Task description :: Return exactly the lines below, starting with the one that has "The solid cube" and going on through the one that has "The camera went 100".

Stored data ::
[Start of Attachment]
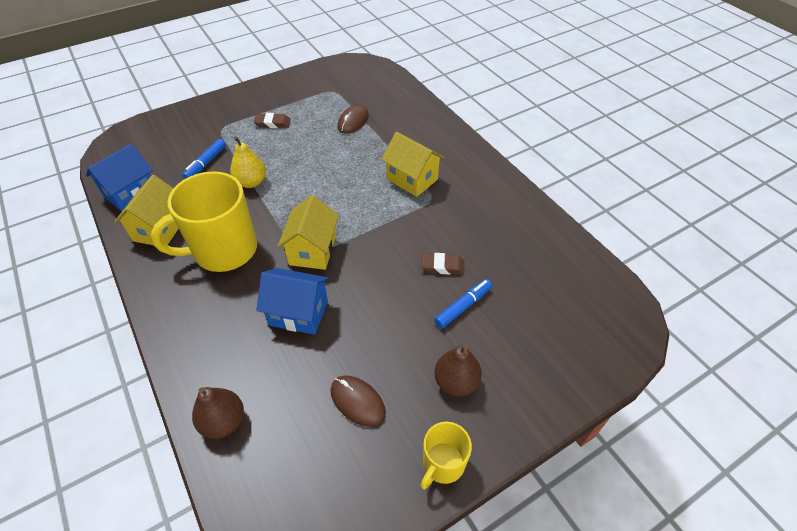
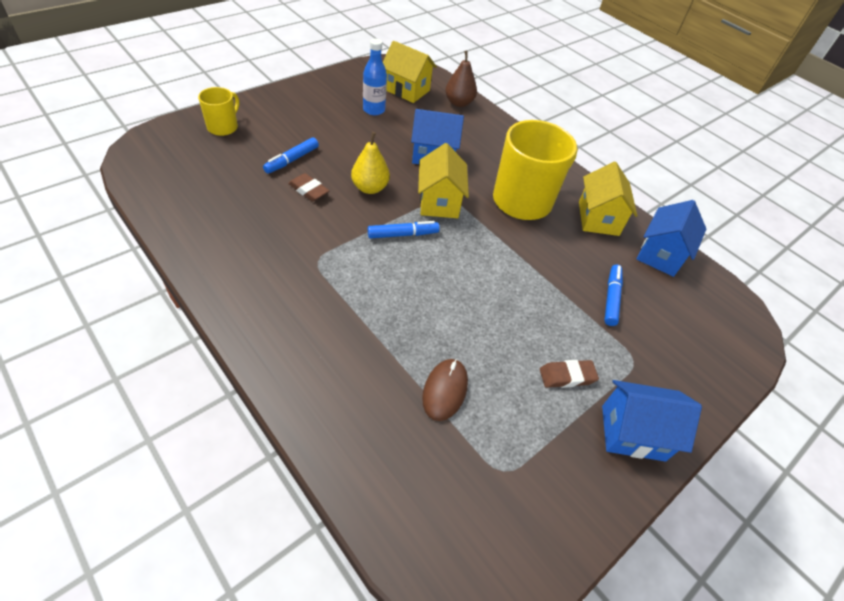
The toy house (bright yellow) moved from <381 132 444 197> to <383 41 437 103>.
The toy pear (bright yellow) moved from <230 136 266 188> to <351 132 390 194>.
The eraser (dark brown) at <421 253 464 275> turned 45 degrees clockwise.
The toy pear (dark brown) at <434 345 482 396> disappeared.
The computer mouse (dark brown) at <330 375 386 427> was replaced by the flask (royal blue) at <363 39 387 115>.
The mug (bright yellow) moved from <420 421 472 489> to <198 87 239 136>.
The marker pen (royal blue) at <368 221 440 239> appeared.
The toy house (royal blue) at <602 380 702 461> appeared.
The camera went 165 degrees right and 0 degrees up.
[End of Attachment]
[Start of Attachment]
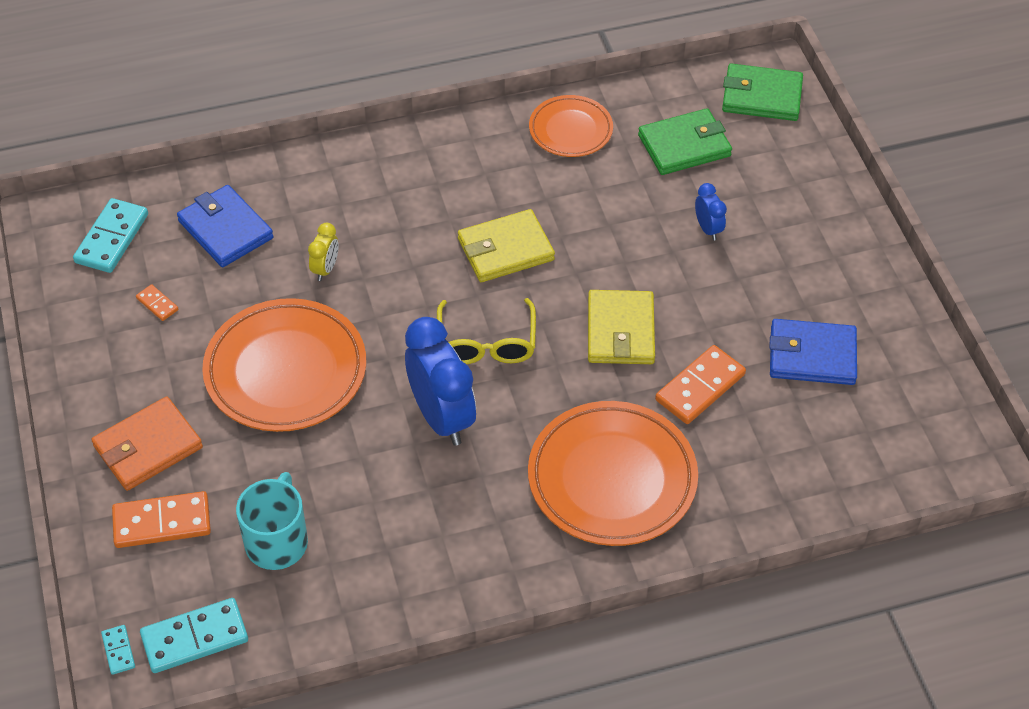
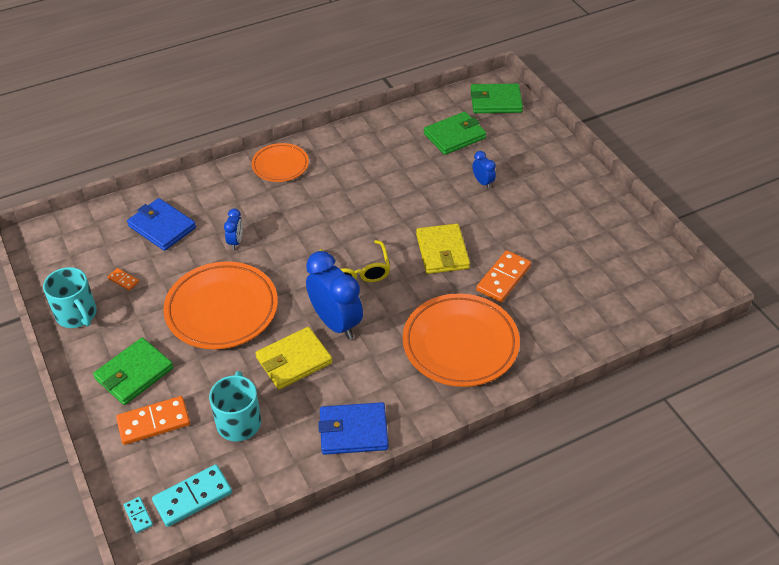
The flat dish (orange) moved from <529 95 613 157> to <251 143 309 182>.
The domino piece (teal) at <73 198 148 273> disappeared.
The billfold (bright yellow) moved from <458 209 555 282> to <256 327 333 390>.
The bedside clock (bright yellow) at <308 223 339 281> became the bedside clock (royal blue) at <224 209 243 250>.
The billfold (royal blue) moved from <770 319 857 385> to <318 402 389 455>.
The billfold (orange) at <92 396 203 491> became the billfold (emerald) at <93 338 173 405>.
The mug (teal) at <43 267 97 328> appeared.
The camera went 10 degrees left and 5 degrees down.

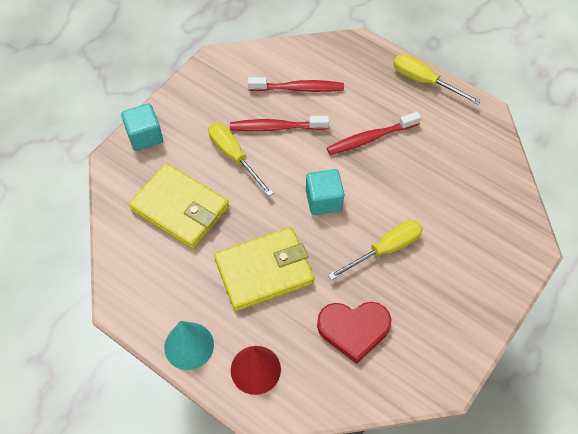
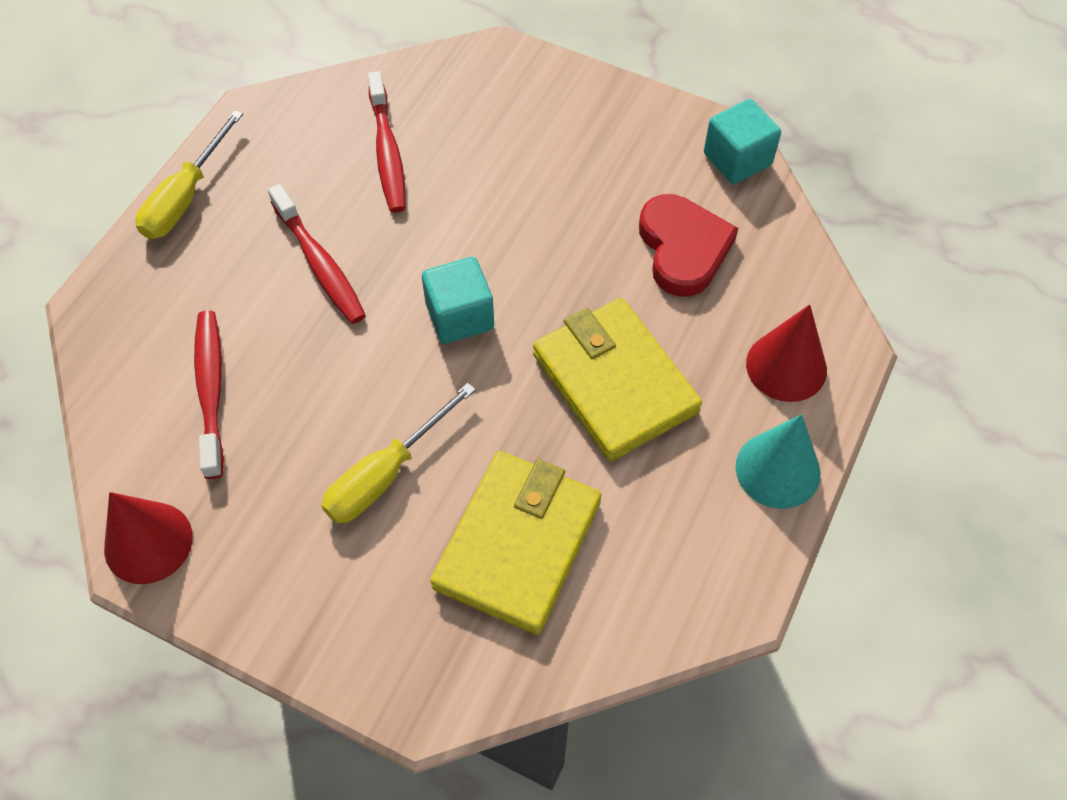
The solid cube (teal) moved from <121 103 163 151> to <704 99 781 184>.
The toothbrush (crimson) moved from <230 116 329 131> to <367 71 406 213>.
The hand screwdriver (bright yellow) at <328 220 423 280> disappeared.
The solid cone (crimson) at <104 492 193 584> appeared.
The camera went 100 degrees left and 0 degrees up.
[End of Attachment]
Your solution ::
The solid cube (teal) moved from <121 103 163 151> to <704 99 781 184>.
The toothbrush (crimson) moved from <230 116 329 131> to <367 71 406 213>.
The hand screwdriver (bright yellow) at <328 220 423 280> disappeared.
The solid cone (crimson) at <104 492 193 584> appeared.
The camera went 100 degrees left and 0 degrees up.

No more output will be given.